__Brief__
Every entry should be duplicated verbatim, and no picture may appear in the copy.

__Raw data__
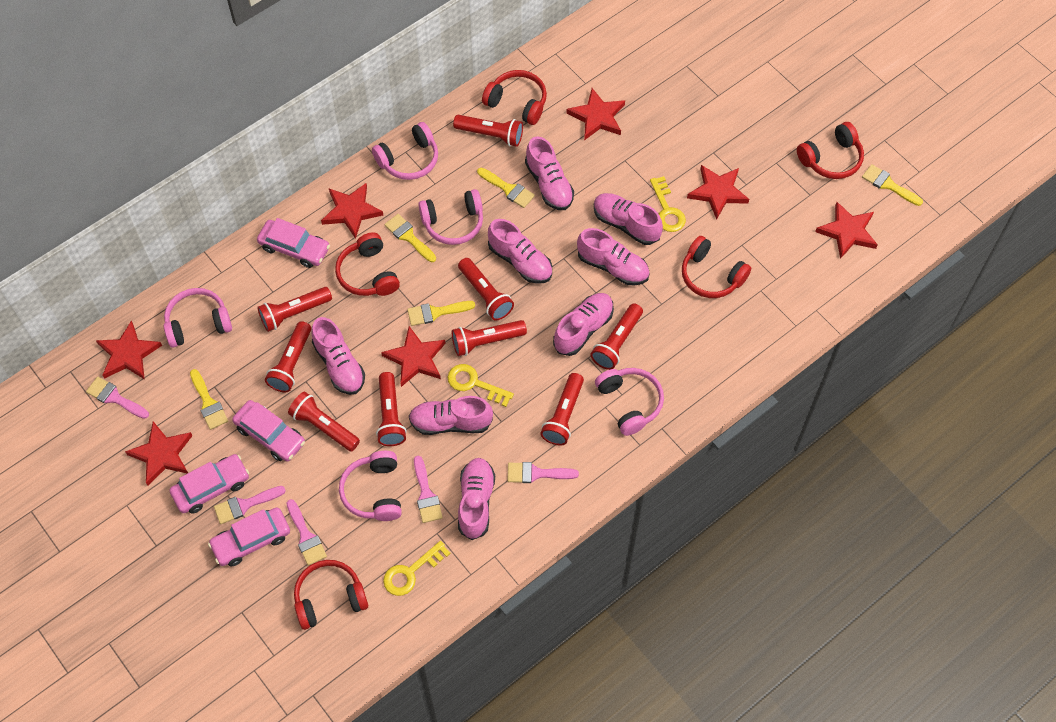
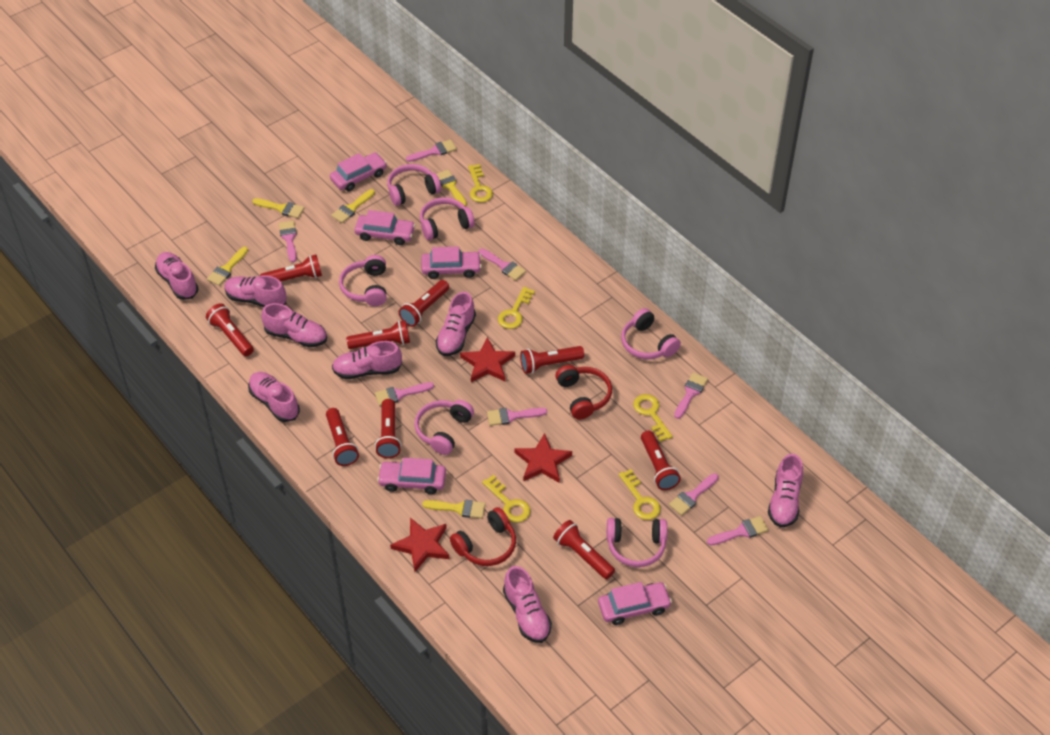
pink brush: [86,377,149,419] [214,486,286,524] [287,499,327,566] [414,456,443,523] [508,462,579,483] = 5 -> [279,221,297,262] [375,382,434,406] [406,140,457,162] [479,248,526,281] [487,408,547,426] [669,473,719,516] [674,373,708,419] [707,516,768,545] = 8
pink car: [169,454,249,514] [208,508,290,567] [232,400,305,462] [257,218,330,268] = 4 -> [330,152,387,191] [355,210,416,245] [377,458,446,494] [421,246,482,279] [598,582,672,625] = 5
pink headphones: [164,288,232,348] [339,451,402,521] [372,122,438,180] [418,189,483,245] [595,368,664,436] = 5 -> [339,255,387,306] [387,164,441,206] [414,400,474,455] [420,197,475,240] [607,518,667,567] [621,308,681,359] = 6
red headphones: [294,560,368,630] [335,232,400,296] [482,70,547,125] [682,236,751,298] [797,122,864,179] = 5 -> [450,507,516,566] [555,365,612,419] = 2
red star: [96,321,162,380] [125,421,193,486] [321,183,383,239] [381,326,446,387] [566,88,625,140] [687,165,749,220] [815,202,878,259] = 7 -> [390,518,450,572] [460,337,515,382] [515,433,572,483] = 3
yellow key: [383,541,450,596] [448,364,514,407] [650,176,686,232] = 3 -> [468,164,493,202] [482,475,530,523] [498,287,535,329] [619,469,661,520] [633,394,673,442] = 5

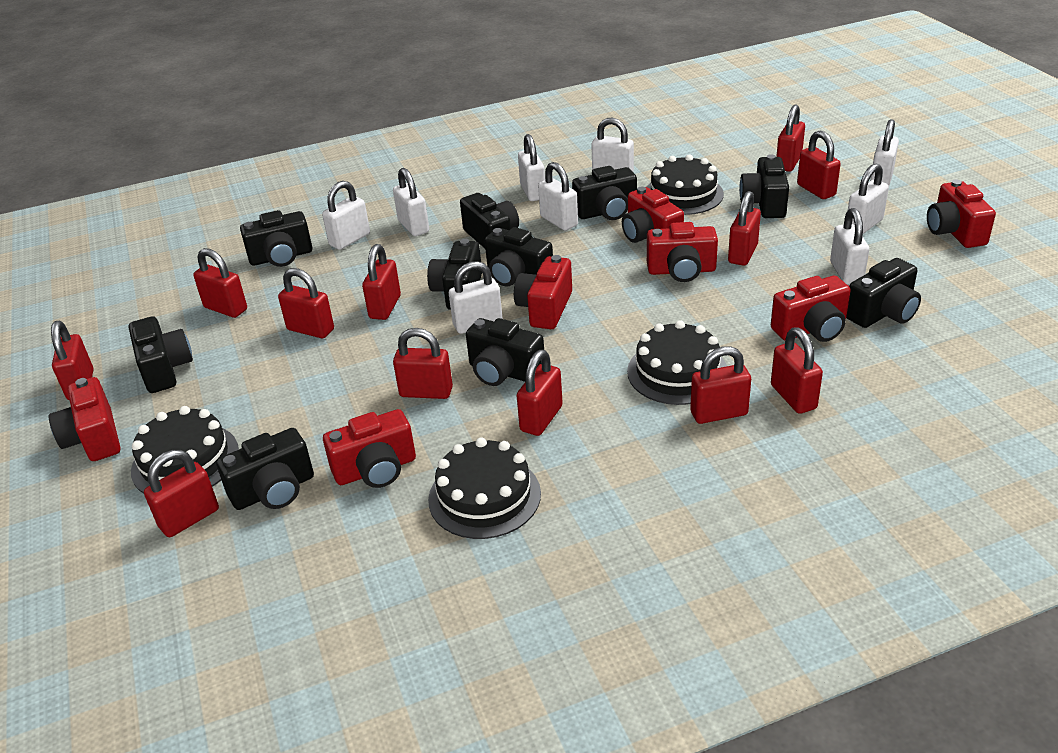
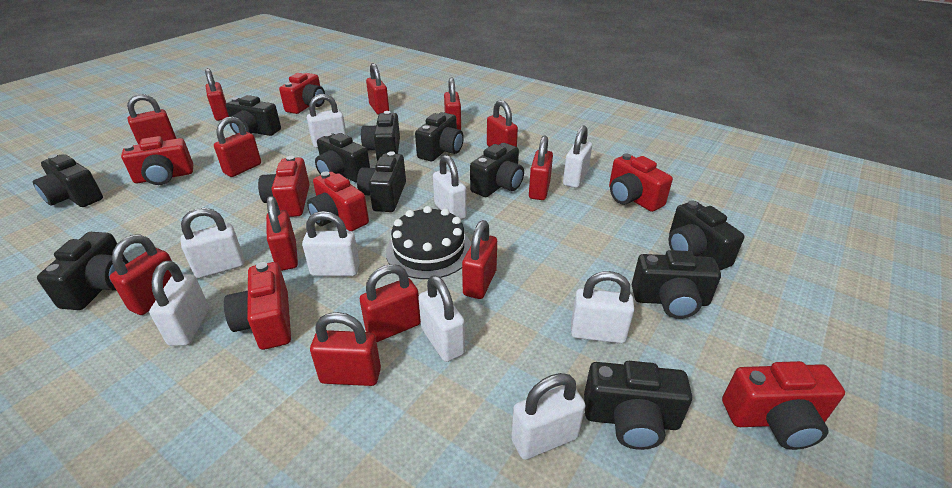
black cake: [131,406,239,494] [428,437,541,539] [627,320,727,405] [647,154,724,215] = 4 -> [386,206,471,279] = 1
black camera: [129,316,193,393] [216,428,314,510] [240,210,312,267] [427,239,482,310] [460,193,519,248] [466,318,544,386] [485,227,553,287] [572,166,637,220] [739,154,789,218] [846,258,921,328] = 10 -> [33,154,103,207] [37,232,129,310] [226,95,281,136] [315,133,370,183] [357,151,406,212] [361,111,400,161] [415,112,464,161] [470,143,524,197] [584,361,692,450] [632,250,721,319] [668,200,744,270] = 11

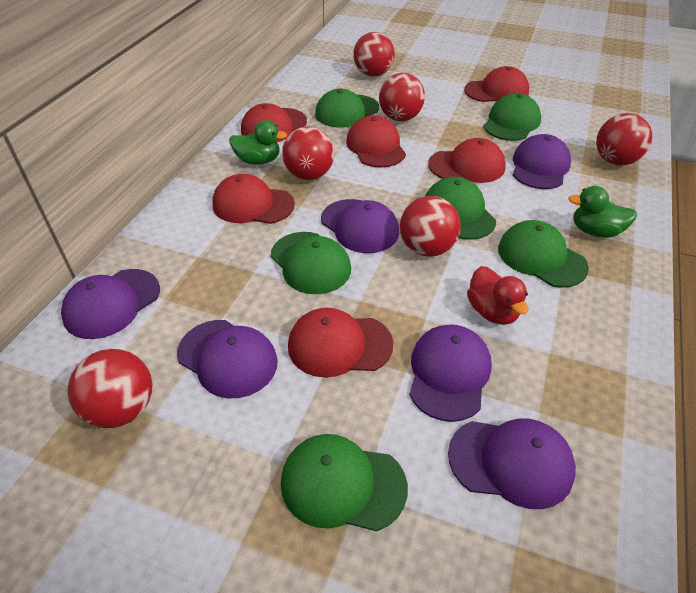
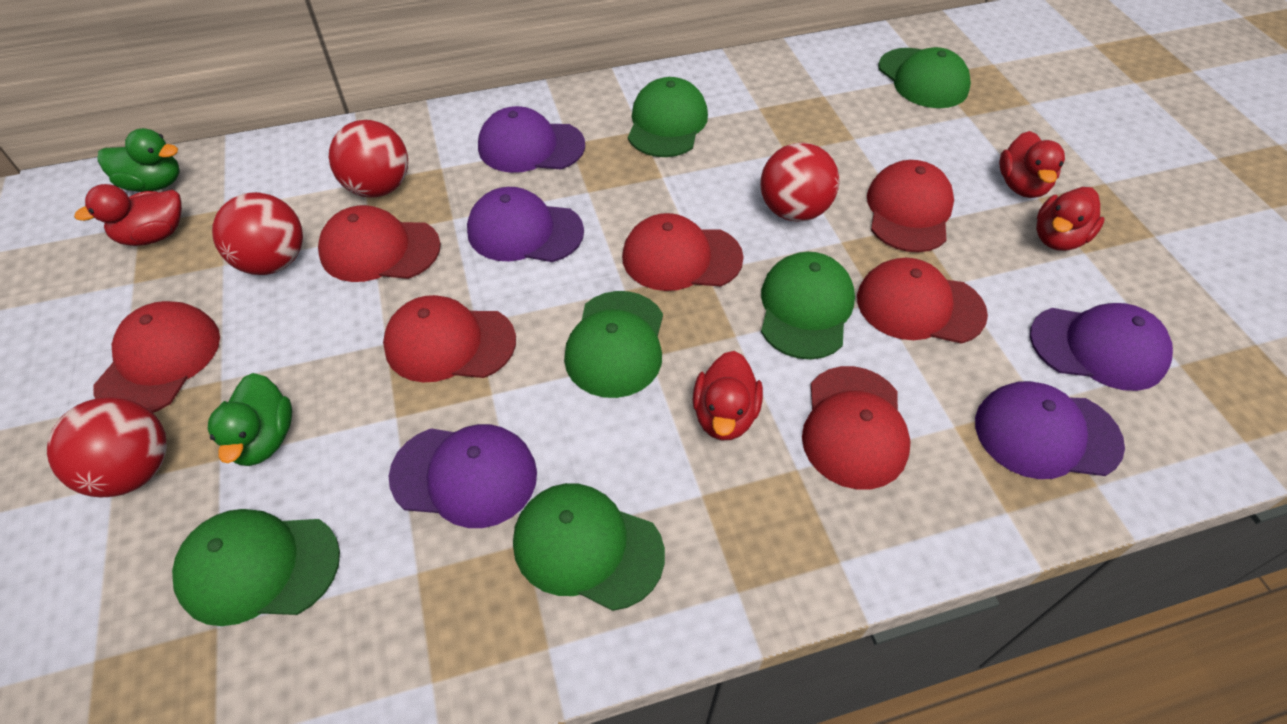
purple cap: [61,269,160,339] [177,320,278,398] [321,199,399,253] [409,324,492,422] [448,418,576,509] [513,134,571,189] = 6 -> [389,424,537,528] [467,187,584,262] [478,106,585,173] [975,381,1125,479] [1030,303,1173,391] = 5
red ball: [67,349,152,428] [282,126,334,180] [353,32,395,77] [379,73,425,121] [400,196,461,257] [596,113,652,165] = 6 -> [47,397,167,497] [212,192,303,275] [329,120,408,198] [760,142,839,222] = 4
red cap: [212,174,295,224] [241,103,307,142] [288,308,393,378] [346,115,406,168] [428,138,506,183] [464,66,529,102] = 6 -> [93,301,220,413] [318,205,441,282] [383,295,516,382] [622,213,744,291] [802,366,910,490] [857,258,988,344] [867,160,954,252] = 7
red duck: [467,266,528,325] = 1 -> [74,184,182,246] [693,351,763,440] [999,131,1065,198] [1036,187,1105,251] = 4

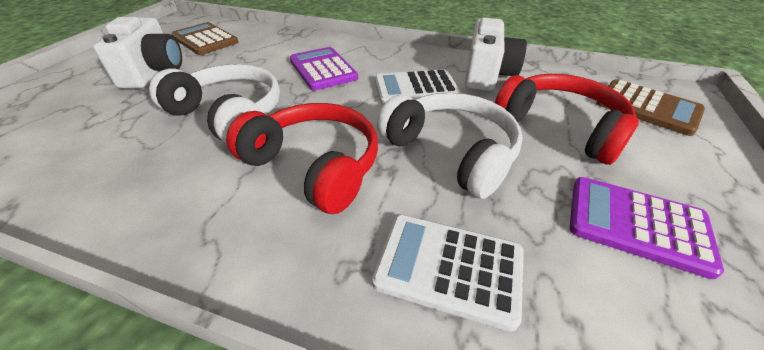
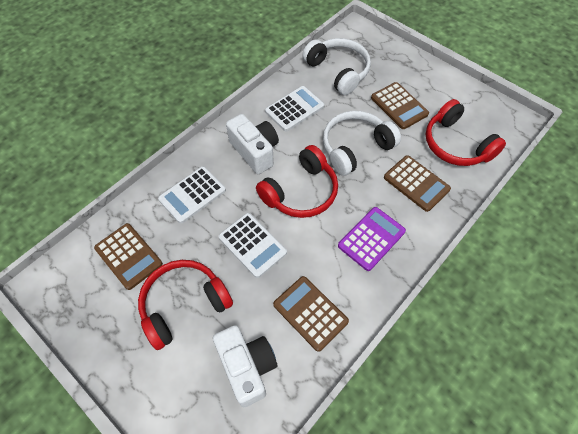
brown calculator: [171,22,238,55] [596,79,705,136] = 2 -> [94,223,163,290] [273,276,349,352] [371,82,429,129] [384,155,451,212] = 4
purple calculator: [290,47,358,90] [570,177,724,279] = 2 -> [338,207,406,271] = 1
red headphones: [226,103,378,214] [495,74,639,165] = 2 -> [138,260,233,350] [256,145,338,218] [426,99,506,166] = 3
white calculator: [372,215,524,332] [375,69,461,106] = 2 -> [158,166,226,224] [218,213,287,278] [265,86,324,131] = 3

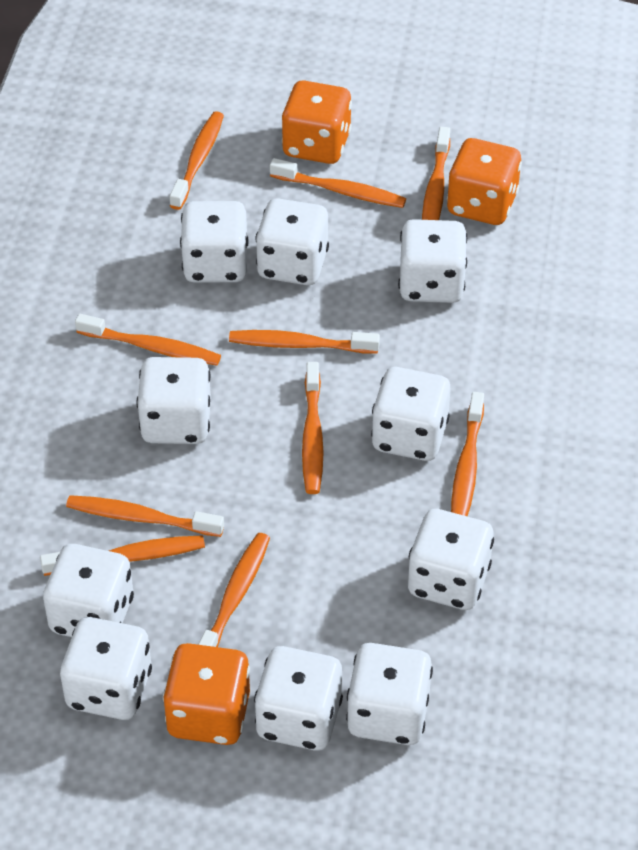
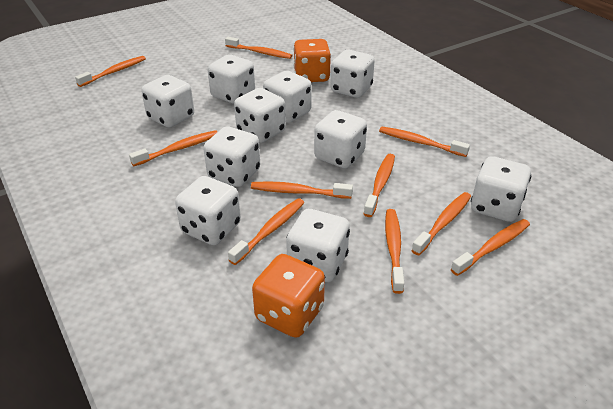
orange dice: [163,643,250,745] [282,81,352,164] [447,138,522,225] = 3 -> [252,254,325,338] [293,39,331,82] = 2

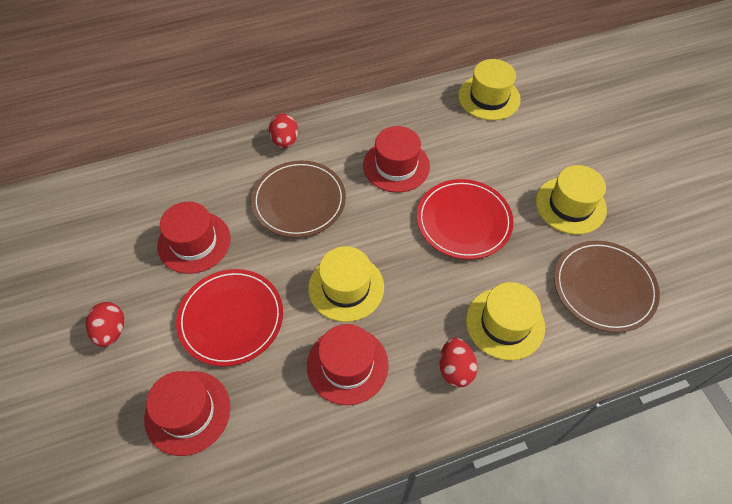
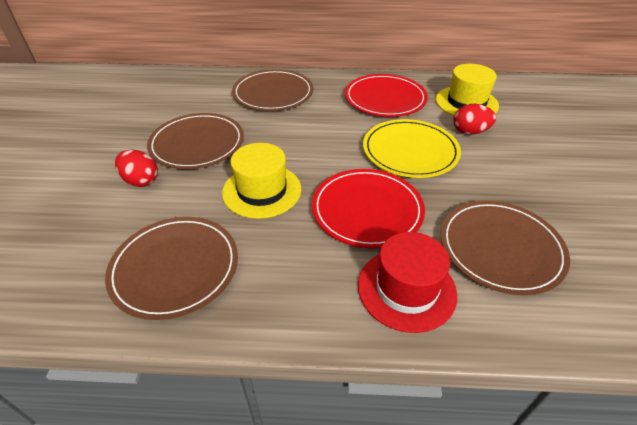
brown plate: [251,160,346,238] [554,241,660,332] = 2 -> [105,217,238,320] [147,113,244,169] [232,69,313,111] [441,200,570,295] = 4
red egg: [85,302,124,347] [269,114,298,148] [439,338,477,387] = 3 -> [115,150,158,187] [453,104,496,135] = 2
red hat: [144,371,231,456] [157,202,231,274] [307,324,389,405] [363,126,430,193] = 4 -> [358,232,457,333] = 1
yellow hat: [308,246,384,322] [458,59,521,120] [466,282,545,360] [536,165,607,234] = 4 -> [222,143,302,219] [436,64,499,116] = 2
yellow plate: none = 0 -> [363,119,461,178] = 1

__Your solution__
pink brush: [86,377,149,419] [214,486,286,524] [287,499,327,566] [414,456,443,523] [508,462,579,483] = 5 -> [279,221,297,262] [375,382,434,406] [406,140,457,162] [479,248,526,281] [487,408,547,426] [669,473,719,516] [674,373,708,419] [707,516,768,545] = 8
pink car: [169,454,249,514] [208,508,290,567] [232,400,305,462] [257,218,330,268] = 4 -> [330,152,387,191] [355,210,416,245] [377,458,446,494] [421,246,482,279] [598,582,672,625] = 5
pink headphones: [164,288,232,348] [339,451,402,521] [372,122,438,180] [418,189,483,245] [595,368,664,436] = 5 -> [339,255,387,306] [387,164,441,206] [414,400,474,455] [420,197,475,240] [607,518,667,567] [621,308,681,359] = 6
red headphones: [294,560,368,630] [335,232,400,296] [482,70,547,125] [682,236,751,298] [797,122,864,179] = 5 -> [450,507,516,566] [555,365,612,419] = 2
red star: [96,321,162,380] [125,421,193,486] [321,183,383,239] [381,326,446,387] [566,88,625,140] [687,165,749,220] [815,202,878,259] = 7 -> [390,518,450,572] [460,337,515,382] [515,433,572,483] = 3
yellow key: [383,541,450,596] [448,364,514,407] [650,176,686,232] = 3 -> [468,164,493,202] [482,475,530,523] [498,287,535,329] [619,469,661,520] [633,394,673,442] = 5

black cake: [131,406,239,494] [428,437,541,539] [627,320,727,405] [647,154,724,215] = 4 -> [386,206,471,279] = 1
black camera: [129,316,193,393] [216,428,314,510] [240,210,312,267] [427,239,482,310] [460,193,519,248] [466,318,544,386] [485,227,553,287] [572,166,637,220] [739,154,789,218] [846,258,921,328] = 10 -> [33,154,103,207] [37,232,129,310] [226,95,281,136] [315,133,370,183] [357,151,406,212] [361,111,400,161] [415,112,464,161] [470,143,524,197] [584,361,692,450] [632,250,721,319] [668,200,744,270] = 11

purple cap: [61,269,160,339] [177,320,278,398] [321,199,399,253] [409,324,492,422] [448,418,576,509] [513,134,571,189] = 6 -> [389,424,537,528] [467,187,584,262] [478,106,585,173] [975,381,1125,479] [1030,303,1173,391] = 5
red ball: [67,349,152,428] [282,126,334,180] [353,32,395,77] [379,73,425,121] [400,196,461,257] [596,113,652,165] = 6 -> [47,397,167,497] [212,192,303,275] [329,120,408,198] [760,142,839,222] = 4
red cap: [212,174,295,224] [241,103,307,142] [288,308,393,378] [346,115,406,168] [428,138,506,183] [464,66,529,102] = 6 -> [93,301,220,413] [318,205,441,282] [383,295,516,382] [622,213,744,291] [802,366,910,490] [857,258,988,344] [867,160,954,252] = 7
red duck: [467,266,528,325] = 1 -> [74,184,182,246] [693,351,763,440] [999,131,1065,198] [1036,187,1105,251] = 4

brown calculator: [171,22,238,55] [596,79,705,136] = 2 -> [94,223,163,290] [273,276,349,352] [371,82,429,129] [384,155,451,212] = 4
purple calculator: [290,47,358,90] [570,177,724,279] = 2 -> [338,207,406,271] = 1
red headphones: [226,103,378,214] [495,74,639,165] = 2 -> [138,260,233,350] [256,145,338,218] [426,99,506,166] = 3
white calculator: [372,215,524,332] [375,69,461,106] = 2 -> [158,166,226,224] [218,213,287,278] [265,86,324,131] = 3

orange dice: [163,643,250,745] [282,81,352,164] [447,138,522,225] = 3 -> [252,254,325,338] [293,39,331,82] = 2

brown plate: [251,160,346,238] [554,241,660,332] = 2 -> [105,217,238,320] [147,113,244,169] [232,69,313,111] [441,200,570,295] = 4
red egg: [85,302,124,347] [269,114,298,148] [439,338,477,387] = 3 -> [115,150,158,187] [453,104,496,135] = 2
red hat: [144,371,231,456] [157,202,231,274] [307,324,389,405] [363,126,430,193] = 4 -> [358,232,457,333] = 1
yellow hat: [308,246,384,322] [458,59,521,120] [466,282,545,360] [536,165,607,234] = 4 -> [222,143,302,219] [436,64,499,116] = 2
yellow plate: none = 0 -> [363,119,461,178] = 1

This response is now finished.